> _Exercise requirements_
Where the line containing "JOY pin VRX: D11 -> D10" appears in the entries below, start there and print only that line and every line after it, exactly, through the end, excluding pictures.

> _Entries taken from a collection_
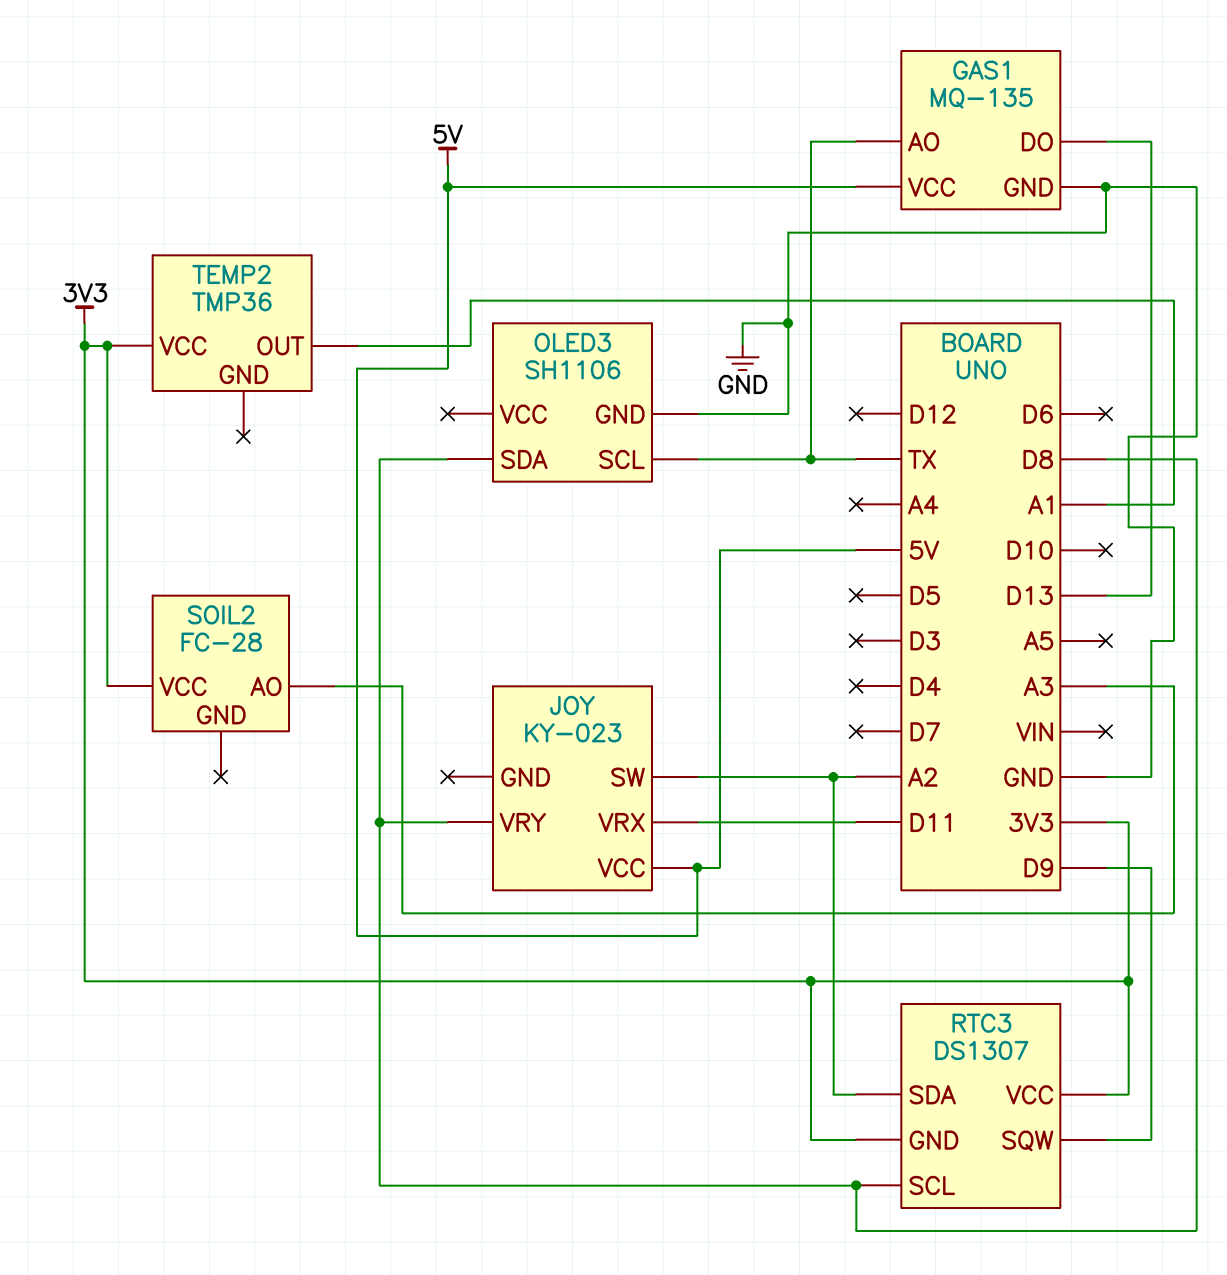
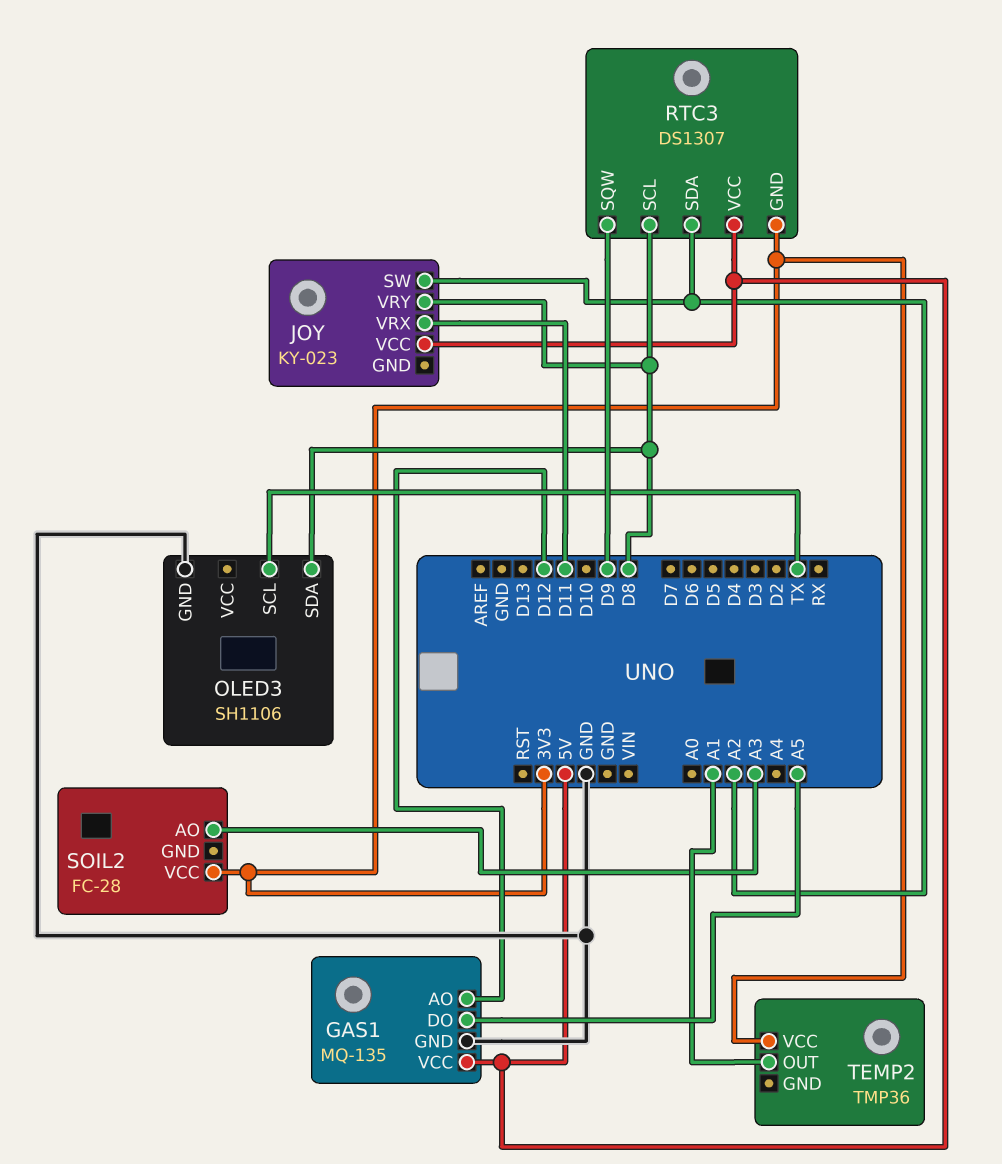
GAS1 pin AO: TX -> D12
GAS1 pin DO: D13 -> A5
RTC3 pin VCC: 3V3 -> 5V

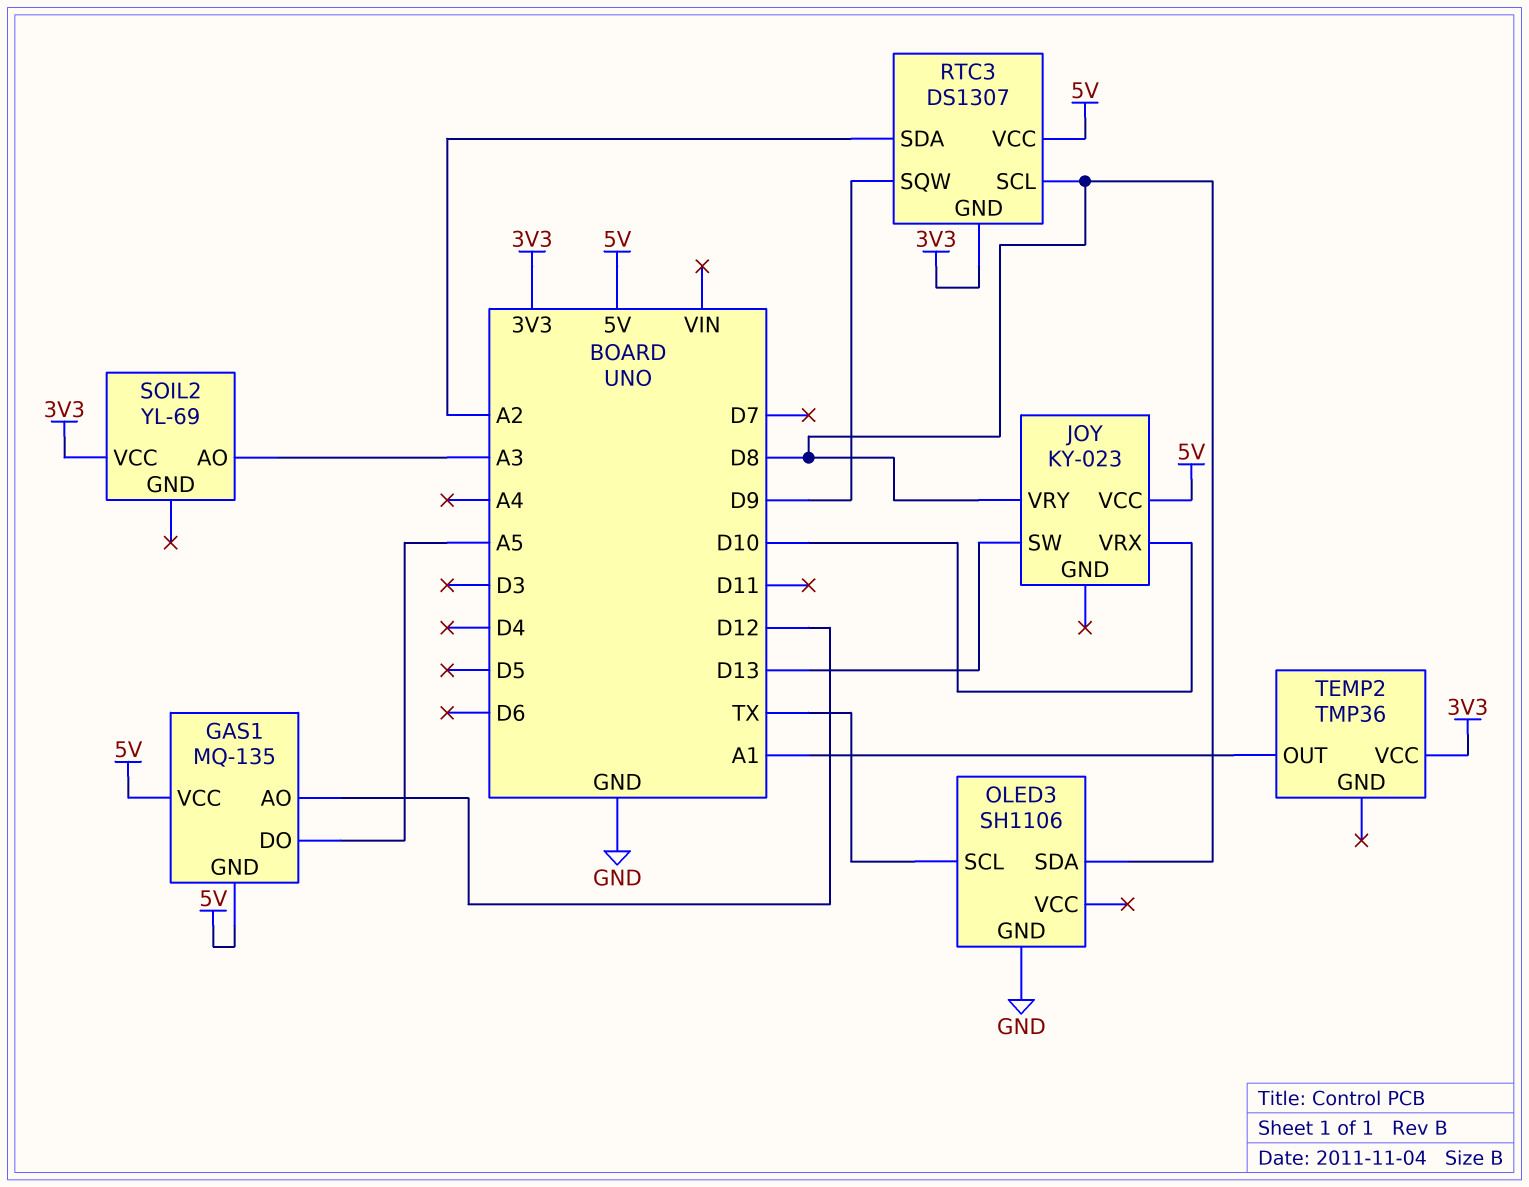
GAS1 pin GND: GND -> 5V
JOY pin SW: A2 -> D13
JOY pin VRX: D11 -> D10
SOIL2: FC-28 -> YL-69

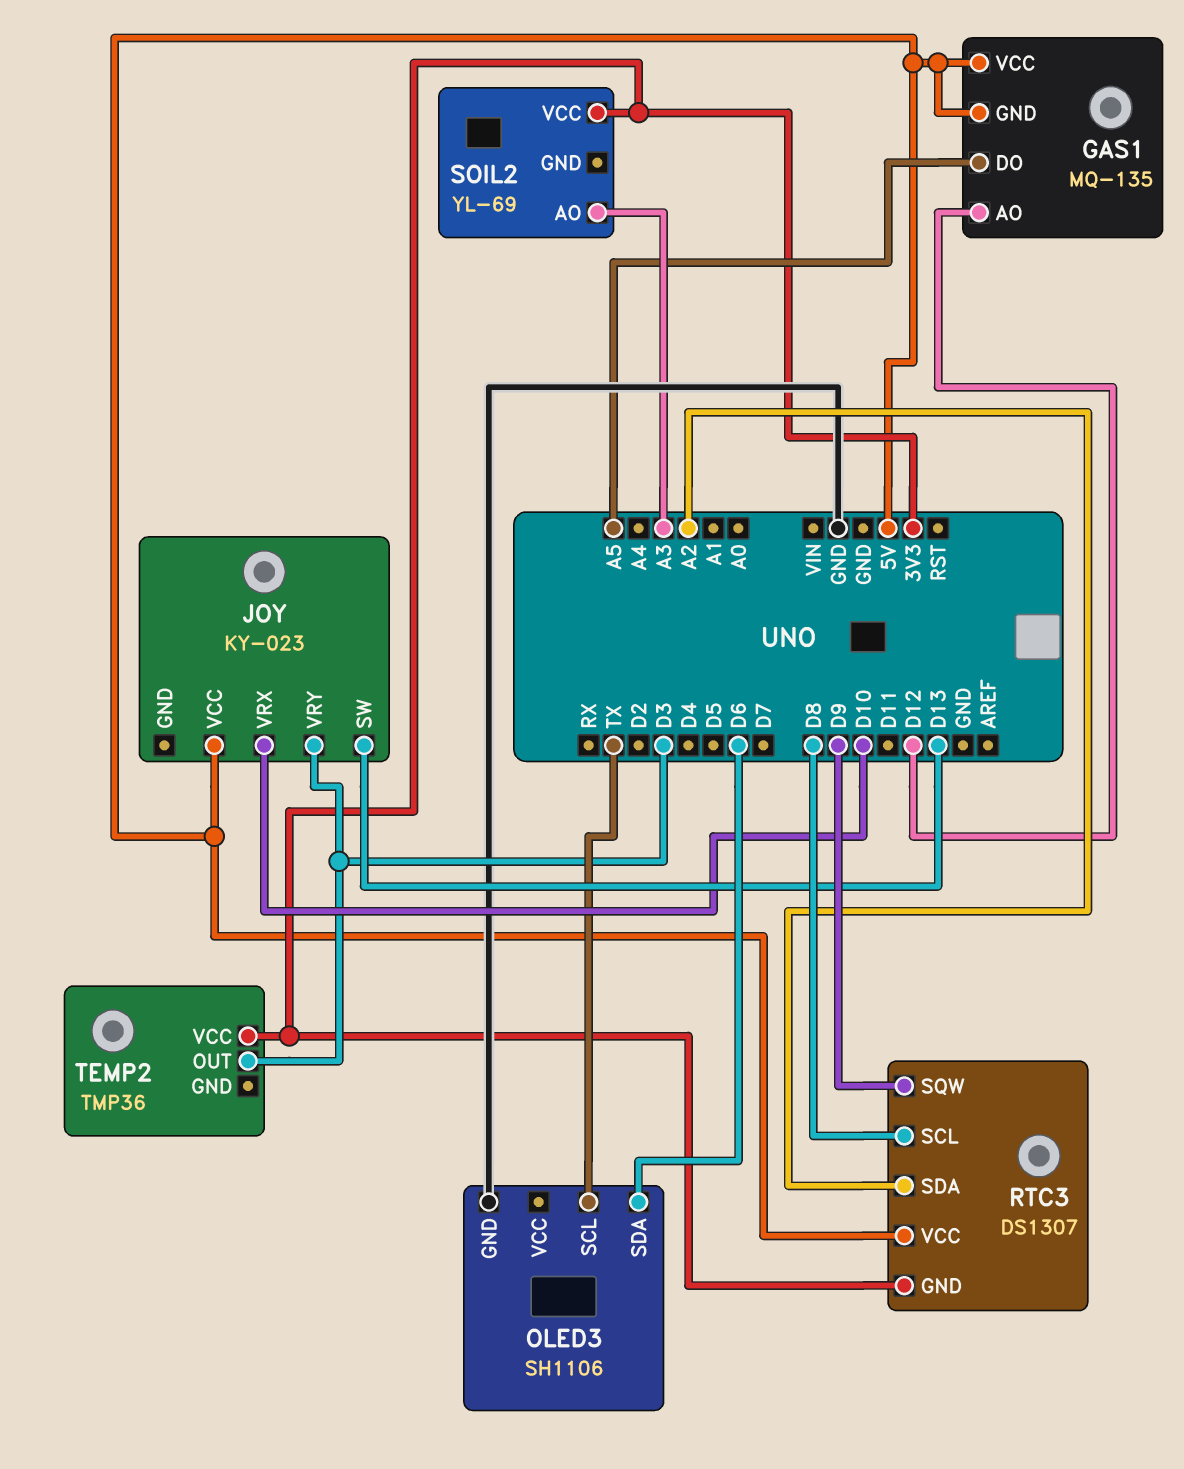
JOY pin VRY: D8 -> D3
OLED3 pin SDA: D8 -> D6
TEMP2 pin OUT: A1 -> D3

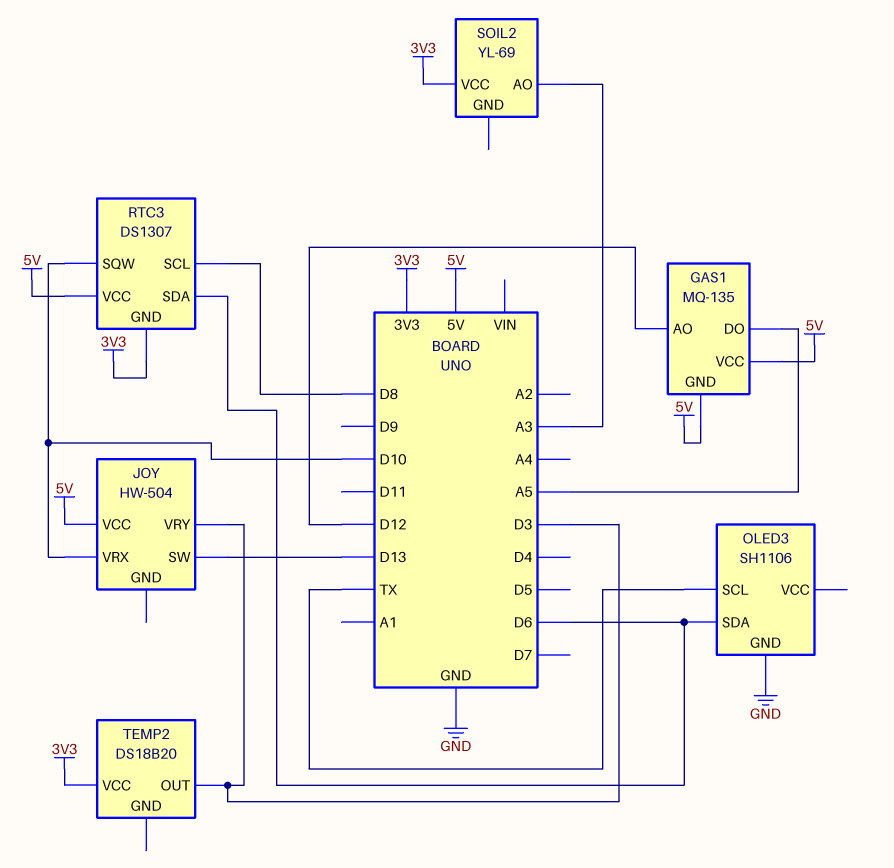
JOY: KY-023 -> HW-504
RTC3 pin SDA: A2 -> D6
RTC3 pin SQW: D9 -> D10
TEMP2: TMP36 -> DS18B20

> _Answer below_
JOY pin VRX: D11 -> D10
SOIL2: FC-28 -> YL-69

JOY pin VRY: D8 -> D3
OLED3 pin SDA: D8 -> D6
TEMP2 pin OUT: A1 -> D3

JOY: KY-023 -> HW-504
RTC3 pin SDA: A2 -> D6
RTC3 pin SQW: D9 -> D10
TEMP2: TMP36 -> DS18B20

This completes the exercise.